What the task requires =
In the data below, one line contains "45 degrees counterclockwise" and a later one contains "450, 471, 584]". Print both, with every line between them, exactly and alone.

Record excerpts =
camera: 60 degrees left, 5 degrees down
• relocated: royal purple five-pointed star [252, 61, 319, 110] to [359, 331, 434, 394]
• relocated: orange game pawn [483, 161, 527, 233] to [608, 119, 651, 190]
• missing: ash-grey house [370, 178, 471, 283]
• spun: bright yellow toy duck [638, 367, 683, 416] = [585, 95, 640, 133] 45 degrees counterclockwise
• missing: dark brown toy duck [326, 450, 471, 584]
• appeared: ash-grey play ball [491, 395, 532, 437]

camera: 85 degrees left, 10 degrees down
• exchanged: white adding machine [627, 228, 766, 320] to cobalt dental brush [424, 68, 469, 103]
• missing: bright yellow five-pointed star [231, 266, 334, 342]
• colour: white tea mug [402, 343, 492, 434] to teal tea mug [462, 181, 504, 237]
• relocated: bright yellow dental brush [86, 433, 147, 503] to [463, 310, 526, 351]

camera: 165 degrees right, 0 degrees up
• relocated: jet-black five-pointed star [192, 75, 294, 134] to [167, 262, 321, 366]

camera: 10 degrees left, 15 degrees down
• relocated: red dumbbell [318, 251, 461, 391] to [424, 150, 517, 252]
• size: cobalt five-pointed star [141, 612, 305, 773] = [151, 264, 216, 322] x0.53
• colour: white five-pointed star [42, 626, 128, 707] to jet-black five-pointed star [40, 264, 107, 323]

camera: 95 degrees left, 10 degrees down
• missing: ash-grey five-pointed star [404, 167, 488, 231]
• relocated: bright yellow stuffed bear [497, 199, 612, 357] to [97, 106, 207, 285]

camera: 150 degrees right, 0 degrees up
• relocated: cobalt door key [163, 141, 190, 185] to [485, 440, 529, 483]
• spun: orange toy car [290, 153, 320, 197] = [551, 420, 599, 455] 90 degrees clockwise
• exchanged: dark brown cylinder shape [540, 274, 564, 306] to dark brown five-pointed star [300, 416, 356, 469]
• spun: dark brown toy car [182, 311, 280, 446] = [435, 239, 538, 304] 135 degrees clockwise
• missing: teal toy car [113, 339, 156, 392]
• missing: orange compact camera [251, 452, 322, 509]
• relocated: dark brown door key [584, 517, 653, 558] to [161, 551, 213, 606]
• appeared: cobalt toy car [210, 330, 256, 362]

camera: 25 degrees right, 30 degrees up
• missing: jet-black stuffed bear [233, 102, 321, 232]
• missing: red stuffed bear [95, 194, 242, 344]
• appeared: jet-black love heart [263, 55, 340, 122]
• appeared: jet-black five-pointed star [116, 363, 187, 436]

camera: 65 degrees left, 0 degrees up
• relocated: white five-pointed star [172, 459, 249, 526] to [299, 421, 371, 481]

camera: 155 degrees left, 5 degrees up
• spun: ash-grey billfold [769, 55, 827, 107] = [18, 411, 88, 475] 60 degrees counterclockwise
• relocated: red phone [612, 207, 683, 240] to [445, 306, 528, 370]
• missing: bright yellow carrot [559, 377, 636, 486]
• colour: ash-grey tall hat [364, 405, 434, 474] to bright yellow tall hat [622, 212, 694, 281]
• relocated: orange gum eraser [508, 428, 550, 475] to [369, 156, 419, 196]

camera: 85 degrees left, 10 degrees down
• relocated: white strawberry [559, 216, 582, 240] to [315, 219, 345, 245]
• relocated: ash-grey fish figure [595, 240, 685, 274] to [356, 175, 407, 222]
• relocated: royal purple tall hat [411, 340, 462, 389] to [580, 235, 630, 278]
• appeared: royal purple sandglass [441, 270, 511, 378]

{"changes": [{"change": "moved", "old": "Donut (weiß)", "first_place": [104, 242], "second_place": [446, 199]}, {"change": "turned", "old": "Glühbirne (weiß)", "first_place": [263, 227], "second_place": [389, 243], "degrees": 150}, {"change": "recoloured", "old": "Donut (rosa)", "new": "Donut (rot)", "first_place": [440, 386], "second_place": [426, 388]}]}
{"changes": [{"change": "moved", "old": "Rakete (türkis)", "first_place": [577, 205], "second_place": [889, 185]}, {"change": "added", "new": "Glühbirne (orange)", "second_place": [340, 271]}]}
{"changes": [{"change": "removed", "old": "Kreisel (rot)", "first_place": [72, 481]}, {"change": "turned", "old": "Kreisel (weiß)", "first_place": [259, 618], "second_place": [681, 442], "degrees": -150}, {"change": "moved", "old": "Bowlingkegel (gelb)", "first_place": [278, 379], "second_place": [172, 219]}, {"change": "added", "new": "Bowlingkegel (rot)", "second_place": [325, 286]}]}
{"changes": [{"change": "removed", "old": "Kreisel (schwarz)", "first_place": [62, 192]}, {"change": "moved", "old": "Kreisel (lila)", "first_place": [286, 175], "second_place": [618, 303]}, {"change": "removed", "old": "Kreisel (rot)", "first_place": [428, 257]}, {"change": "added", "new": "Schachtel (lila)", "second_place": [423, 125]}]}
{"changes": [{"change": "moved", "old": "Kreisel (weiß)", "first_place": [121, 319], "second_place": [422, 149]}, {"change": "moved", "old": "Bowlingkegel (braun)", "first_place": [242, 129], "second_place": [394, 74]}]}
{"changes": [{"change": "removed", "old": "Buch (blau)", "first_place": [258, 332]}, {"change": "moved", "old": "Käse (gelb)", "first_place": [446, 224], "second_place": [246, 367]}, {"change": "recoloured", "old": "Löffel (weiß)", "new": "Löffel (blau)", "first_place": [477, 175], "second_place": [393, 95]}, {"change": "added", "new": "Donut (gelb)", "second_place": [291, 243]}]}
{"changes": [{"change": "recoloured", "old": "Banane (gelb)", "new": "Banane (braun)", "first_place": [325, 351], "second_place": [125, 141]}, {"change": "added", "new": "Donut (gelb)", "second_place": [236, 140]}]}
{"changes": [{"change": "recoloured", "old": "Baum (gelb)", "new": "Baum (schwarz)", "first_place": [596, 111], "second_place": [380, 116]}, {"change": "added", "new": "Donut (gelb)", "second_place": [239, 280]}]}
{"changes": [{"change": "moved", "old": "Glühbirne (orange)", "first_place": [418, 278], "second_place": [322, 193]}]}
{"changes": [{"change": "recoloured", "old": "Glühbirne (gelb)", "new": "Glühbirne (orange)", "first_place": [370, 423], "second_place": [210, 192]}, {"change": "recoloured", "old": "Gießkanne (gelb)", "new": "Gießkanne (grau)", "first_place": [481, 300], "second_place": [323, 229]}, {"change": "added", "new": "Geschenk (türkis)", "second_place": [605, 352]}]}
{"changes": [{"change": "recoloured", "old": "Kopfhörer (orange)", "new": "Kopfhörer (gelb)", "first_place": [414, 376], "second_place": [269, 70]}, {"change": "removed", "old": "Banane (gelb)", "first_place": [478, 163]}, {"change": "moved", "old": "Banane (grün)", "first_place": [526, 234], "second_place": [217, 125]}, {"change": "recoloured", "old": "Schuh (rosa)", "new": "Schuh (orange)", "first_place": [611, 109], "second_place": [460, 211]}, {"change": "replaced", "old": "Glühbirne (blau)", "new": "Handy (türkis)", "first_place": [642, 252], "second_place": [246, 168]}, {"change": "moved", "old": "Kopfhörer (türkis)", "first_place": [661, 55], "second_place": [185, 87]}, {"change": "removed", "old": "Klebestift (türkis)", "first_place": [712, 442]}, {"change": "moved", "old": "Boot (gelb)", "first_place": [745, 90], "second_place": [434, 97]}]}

Finished task =
• spun: bright yellow toy duck [638, 367, 683, 416] = [585, 95, 640, 133] 45 degrees counterclockwise
• missing: dark brown toy duck [326, 450, 471, 584]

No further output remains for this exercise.